» ASSIGNED TASK:
Repeat exactly the lines below that lie between the line with "C101: 150uF (plus VIN, minus W6) -> none" and the line with "C3: none -> 1.5uF (NET19, NET36)", counting both of those lines as part of the answer.

BEGIN

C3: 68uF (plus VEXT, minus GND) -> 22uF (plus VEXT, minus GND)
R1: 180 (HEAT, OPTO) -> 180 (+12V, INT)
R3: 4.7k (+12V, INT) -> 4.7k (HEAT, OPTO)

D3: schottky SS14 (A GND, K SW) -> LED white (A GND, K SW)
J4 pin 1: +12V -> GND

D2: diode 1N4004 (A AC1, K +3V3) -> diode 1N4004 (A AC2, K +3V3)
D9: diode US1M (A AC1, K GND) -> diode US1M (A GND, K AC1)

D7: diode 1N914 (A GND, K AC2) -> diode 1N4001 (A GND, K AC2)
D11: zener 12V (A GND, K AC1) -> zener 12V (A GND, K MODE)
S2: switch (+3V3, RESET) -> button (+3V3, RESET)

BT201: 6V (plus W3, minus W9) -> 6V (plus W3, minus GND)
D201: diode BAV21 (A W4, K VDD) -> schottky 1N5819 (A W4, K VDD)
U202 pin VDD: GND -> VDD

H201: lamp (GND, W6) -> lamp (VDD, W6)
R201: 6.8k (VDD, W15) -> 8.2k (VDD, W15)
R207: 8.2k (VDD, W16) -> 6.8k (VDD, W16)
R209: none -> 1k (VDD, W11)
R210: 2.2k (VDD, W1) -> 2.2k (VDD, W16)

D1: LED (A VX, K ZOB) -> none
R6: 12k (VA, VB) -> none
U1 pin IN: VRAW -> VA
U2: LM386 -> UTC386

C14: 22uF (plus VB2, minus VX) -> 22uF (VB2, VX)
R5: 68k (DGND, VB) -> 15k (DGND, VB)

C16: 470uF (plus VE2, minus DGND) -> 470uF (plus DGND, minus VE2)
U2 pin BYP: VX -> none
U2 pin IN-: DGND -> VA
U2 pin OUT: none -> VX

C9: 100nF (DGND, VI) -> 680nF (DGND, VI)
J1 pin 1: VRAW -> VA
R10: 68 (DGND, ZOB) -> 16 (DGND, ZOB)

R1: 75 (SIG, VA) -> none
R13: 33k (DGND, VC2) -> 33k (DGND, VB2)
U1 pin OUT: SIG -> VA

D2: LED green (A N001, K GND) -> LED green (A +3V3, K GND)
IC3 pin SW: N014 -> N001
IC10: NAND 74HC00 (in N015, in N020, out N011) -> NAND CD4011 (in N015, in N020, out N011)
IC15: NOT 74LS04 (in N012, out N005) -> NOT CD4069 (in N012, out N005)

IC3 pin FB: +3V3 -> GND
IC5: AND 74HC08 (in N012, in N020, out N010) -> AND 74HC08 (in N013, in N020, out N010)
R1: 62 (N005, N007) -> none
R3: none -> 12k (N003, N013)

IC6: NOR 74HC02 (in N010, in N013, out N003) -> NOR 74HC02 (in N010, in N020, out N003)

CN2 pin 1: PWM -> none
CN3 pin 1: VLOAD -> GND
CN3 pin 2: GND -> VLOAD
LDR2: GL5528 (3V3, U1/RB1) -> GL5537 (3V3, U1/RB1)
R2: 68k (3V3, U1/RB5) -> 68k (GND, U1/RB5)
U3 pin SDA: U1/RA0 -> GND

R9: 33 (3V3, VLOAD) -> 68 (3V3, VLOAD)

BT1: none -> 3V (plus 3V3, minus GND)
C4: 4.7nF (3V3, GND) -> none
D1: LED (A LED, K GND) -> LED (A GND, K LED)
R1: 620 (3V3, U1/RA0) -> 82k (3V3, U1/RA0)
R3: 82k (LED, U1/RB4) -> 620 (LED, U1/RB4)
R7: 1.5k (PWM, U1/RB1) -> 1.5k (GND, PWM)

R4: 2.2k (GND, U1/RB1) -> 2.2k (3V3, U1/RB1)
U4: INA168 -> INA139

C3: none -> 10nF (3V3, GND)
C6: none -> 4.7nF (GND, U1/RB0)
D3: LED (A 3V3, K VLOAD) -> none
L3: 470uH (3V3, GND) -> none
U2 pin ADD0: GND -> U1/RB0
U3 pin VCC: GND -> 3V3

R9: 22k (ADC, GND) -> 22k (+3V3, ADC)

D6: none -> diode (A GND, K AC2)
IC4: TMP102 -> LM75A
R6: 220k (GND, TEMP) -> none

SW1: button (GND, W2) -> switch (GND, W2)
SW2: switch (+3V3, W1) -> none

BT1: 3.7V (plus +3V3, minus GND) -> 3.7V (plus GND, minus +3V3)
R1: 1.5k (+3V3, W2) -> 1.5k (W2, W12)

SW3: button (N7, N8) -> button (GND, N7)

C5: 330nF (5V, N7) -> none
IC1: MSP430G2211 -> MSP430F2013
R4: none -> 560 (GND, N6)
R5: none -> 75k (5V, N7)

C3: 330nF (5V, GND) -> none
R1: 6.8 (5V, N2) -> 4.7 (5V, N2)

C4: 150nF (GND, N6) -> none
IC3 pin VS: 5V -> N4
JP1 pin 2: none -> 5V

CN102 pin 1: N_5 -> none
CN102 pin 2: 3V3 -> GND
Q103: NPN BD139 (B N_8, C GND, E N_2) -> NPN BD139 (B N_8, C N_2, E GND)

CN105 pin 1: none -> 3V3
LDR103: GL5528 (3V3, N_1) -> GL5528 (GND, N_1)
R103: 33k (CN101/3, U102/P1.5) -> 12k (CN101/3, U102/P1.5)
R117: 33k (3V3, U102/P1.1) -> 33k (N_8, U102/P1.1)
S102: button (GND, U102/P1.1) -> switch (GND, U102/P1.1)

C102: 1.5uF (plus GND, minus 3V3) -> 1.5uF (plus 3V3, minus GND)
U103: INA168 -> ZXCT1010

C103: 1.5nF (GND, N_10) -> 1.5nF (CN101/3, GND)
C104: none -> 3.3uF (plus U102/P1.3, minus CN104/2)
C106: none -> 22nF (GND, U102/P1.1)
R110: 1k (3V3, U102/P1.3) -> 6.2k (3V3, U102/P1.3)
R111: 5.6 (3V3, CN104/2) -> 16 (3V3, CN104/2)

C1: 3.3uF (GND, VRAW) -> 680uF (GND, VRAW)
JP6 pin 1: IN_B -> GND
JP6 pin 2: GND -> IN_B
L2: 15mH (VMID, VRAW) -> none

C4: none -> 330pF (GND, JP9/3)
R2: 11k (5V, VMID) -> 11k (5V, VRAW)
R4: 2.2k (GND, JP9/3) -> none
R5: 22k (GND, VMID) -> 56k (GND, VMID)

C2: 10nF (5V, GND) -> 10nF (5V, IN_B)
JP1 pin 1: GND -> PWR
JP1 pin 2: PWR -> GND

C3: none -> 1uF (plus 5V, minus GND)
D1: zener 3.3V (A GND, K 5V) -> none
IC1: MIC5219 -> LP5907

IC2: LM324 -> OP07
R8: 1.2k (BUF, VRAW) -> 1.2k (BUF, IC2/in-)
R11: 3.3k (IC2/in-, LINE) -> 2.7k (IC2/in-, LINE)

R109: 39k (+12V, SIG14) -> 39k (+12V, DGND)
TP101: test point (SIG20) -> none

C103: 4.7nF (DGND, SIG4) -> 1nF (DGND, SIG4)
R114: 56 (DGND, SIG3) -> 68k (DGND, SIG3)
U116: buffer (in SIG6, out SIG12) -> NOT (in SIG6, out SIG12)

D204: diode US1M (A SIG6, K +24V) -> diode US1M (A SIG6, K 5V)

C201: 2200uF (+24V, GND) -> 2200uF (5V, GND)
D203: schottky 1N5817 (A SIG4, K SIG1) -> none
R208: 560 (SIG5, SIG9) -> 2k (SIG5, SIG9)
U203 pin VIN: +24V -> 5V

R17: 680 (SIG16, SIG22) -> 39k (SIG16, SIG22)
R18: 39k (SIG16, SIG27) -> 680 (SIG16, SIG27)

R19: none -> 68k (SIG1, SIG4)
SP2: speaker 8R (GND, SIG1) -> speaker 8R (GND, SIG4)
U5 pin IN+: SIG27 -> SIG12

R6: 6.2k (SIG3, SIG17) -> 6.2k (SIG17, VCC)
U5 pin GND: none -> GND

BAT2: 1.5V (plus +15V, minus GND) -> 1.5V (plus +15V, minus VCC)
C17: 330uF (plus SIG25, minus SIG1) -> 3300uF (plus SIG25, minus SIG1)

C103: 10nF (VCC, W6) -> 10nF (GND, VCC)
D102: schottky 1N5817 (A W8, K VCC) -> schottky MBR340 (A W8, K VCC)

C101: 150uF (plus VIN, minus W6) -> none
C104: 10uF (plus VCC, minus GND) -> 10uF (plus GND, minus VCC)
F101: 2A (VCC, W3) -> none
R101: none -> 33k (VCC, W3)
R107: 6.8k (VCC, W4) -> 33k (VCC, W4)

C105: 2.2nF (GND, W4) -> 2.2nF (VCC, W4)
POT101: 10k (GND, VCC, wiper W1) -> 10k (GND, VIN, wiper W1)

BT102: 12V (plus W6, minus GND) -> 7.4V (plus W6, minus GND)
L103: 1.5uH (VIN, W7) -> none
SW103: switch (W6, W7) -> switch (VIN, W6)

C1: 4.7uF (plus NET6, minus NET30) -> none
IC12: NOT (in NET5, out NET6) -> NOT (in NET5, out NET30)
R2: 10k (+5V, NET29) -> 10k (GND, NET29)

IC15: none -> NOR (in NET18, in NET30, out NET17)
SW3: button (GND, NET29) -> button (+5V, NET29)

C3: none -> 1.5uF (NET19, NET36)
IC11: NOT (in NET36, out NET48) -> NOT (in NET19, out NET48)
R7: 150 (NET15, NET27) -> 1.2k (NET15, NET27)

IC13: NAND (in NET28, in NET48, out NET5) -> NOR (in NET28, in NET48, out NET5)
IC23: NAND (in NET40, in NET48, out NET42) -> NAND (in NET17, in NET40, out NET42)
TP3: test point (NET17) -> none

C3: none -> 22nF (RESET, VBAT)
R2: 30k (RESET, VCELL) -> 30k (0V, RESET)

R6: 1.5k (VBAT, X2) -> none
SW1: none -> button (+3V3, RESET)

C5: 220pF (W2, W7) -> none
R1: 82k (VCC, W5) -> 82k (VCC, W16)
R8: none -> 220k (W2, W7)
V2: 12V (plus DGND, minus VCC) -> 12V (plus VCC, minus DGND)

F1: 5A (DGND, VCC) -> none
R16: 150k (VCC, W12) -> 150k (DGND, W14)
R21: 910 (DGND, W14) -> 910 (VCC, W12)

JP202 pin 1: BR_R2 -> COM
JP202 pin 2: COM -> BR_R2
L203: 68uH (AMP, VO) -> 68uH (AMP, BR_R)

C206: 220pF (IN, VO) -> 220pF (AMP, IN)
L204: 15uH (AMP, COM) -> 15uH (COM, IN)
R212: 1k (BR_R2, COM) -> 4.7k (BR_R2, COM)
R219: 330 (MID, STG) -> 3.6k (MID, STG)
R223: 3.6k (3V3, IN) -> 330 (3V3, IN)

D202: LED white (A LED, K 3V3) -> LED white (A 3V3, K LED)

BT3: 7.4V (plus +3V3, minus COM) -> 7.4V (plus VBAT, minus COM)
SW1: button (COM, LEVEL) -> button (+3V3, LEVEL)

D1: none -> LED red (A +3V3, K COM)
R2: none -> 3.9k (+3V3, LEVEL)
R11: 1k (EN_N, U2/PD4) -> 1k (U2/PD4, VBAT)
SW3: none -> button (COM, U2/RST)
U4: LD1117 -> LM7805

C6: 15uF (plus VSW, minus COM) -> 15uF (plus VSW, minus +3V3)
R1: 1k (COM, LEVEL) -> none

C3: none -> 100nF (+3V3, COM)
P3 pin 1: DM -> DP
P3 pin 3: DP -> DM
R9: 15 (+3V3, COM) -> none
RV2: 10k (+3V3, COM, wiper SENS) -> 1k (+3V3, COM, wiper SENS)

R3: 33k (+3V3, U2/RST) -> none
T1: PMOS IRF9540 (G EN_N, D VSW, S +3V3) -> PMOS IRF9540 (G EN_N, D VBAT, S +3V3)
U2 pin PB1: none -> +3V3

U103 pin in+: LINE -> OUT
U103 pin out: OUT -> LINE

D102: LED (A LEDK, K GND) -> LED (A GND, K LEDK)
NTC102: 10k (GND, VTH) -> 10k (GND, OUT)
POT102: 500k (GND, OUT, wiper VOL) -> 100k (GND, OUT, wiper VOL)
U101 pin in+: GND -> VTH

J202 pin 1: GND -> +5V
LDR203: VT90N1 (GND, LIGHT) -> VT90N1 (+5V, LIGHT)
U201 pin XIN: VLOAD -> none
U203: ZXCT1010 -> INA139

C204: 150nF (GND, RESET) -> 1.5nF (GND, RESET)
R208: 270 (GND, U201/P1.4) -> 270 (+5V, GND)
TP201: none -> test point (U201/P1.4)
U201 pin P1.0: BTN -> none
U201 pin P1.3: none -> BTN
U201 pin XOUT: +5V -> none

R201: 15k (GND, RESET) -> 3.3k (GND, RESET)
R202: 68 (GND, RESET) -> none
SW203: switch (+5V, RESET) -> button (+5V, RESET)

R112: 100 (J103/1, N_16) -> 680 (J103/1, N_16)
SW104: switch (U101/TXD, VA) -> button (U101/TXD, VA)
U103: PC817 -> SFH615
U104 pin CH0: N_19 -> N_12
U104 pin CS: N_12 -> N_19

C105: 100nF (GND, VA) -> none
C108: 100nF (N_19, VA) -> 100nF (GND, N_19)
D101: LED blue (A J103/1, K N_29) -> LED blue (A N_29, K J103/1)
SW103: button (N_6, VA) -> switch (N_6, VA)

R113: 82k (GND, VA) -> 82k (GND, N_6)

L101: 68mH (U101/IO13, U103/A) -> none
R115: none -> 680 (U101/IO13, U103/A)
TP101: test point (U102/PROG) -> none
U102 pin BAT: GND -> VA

END

» TASK ANSWER:
C101: 150uF (plus VIN, minus W6) -> none
C104: 10uF (plus VCC, minus GND) -> 10uF (plus GND, minus VCC)
F101: 2A (VCC, W3) -> none
R101: none -> 33k (VCC, W3)
R107: 6.8k (VCC, W4) -> 33k (VCC, W4)

C105: 2.2nF (GND, W4) -> 2.2nF (VCC, W4)
POT101: 10k (GND, VCC, wiper W1) -> 10k (GND, VIN, wiper W1)

BT102: 12V (plus W6, minus GND) -> 7.4V (plus W6, minus GND)
L103: 1.5uH (VIN, W7) -> none
SW103: switch (W6, W7) -> switch (VIN, W6)

C1: 4.7uF (plus NET6, minus NET30) -> none
IC12: NOT (in NET5, out NET6) -> NOT (in NET5, out NET30)
R2: 10k (+5V, NET29) -> 10k (GND, NET29)

IC15: none -> NOR (in NET18, in NET30, out NET17)
SW3: button (GND, NET29) -> button (+5V, NET29)

C3: none -> 1.5uF (NET19, NET36)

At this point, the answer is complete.